Scan the entries for the word "right" and return every line that has it.

## [Records to process]
————————
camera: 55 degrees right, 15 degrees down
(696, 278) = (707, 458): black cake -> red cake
————————
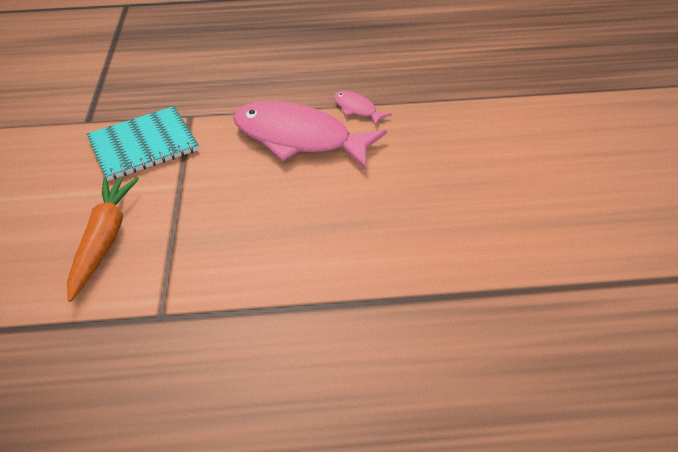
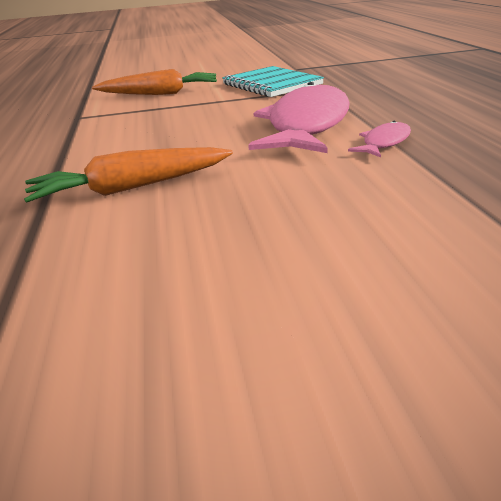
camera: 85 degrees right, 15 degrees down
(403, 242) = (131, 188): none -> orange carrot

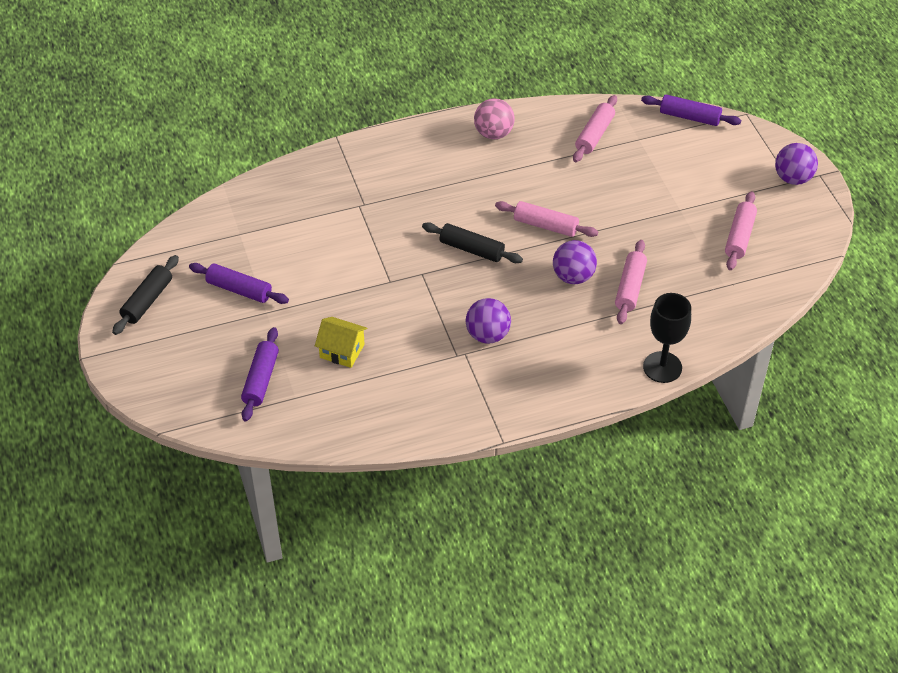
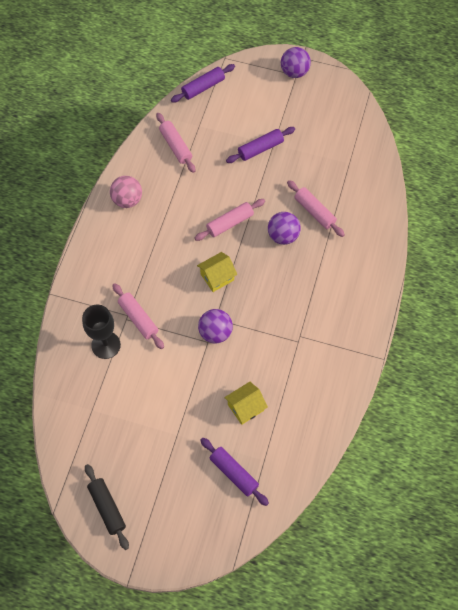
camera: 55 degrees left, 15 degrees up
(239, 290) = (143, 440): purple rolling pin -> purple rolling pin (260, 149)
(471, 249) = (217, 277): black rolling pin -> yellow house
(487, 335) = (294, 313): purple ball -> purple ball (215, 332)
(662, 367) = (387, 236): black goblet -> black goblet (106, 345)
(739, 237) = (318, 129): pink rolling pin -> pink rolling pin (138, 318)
————————
## [Worked solution]
camera: 55 degrees right, 15 degrees down
camera: 85 degrees right, 15 degrees down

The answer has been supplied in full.